The answer must repeat every record exactly, with no pictures in it.

[Data extracted from a collection]

----

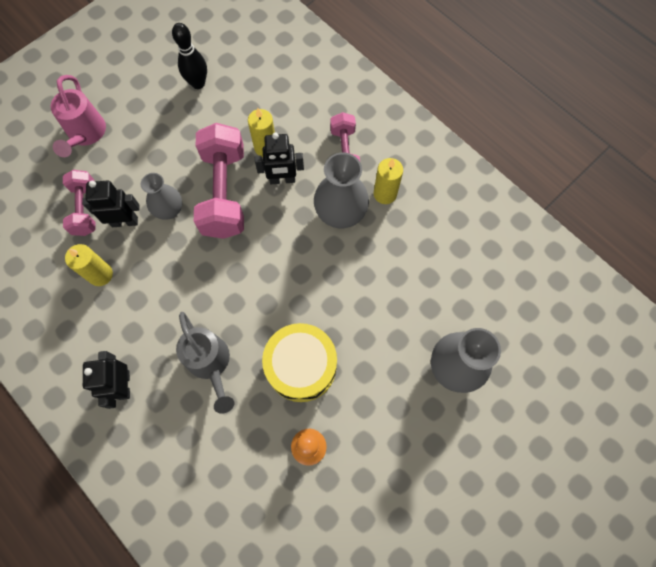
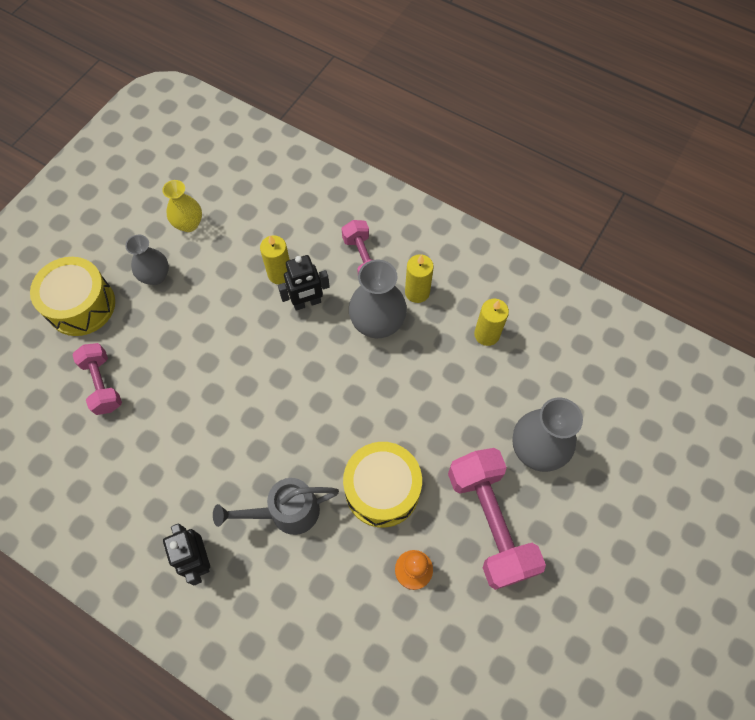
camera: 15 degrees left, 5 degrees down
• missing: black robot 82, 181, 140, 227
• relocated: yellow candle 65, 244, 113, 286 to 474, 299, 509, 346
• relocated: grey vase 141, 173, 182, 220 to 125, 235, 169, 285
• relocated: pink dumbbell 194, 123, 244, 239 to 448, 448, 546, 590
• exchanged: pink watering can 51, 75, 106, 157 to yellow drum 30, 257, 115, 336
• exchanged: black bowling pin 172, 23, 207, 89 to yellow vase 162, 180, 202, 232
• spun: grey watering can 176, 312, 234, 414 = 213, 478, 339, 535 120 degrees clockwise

----

**Your solution**
camera: 15 degrees left, 5 degrees down
• missing: black robot 82, 181, 140, 227
• relocated: yellow candle 65, 244, 113, 286 to 474, 299, 509, 346
• relocated: grey vase 141, 173, 182, 220 to 125, 235, 169, 285
• relocated: pink dumbbell 194, 123, 244, 239 to 448, 448, 546, 590
• exchanged: pink watering can 51, 75, 106, 157 to yellow drum 30, 257, 115, 336
• exchanged: black bowling pin 172, 23, 207, 89 to yellow vase 162, 180, 202, 232
• spun: grey watering can 176, 312, 234, 414 = 213, 478, 339, 535 120 degrees clockwise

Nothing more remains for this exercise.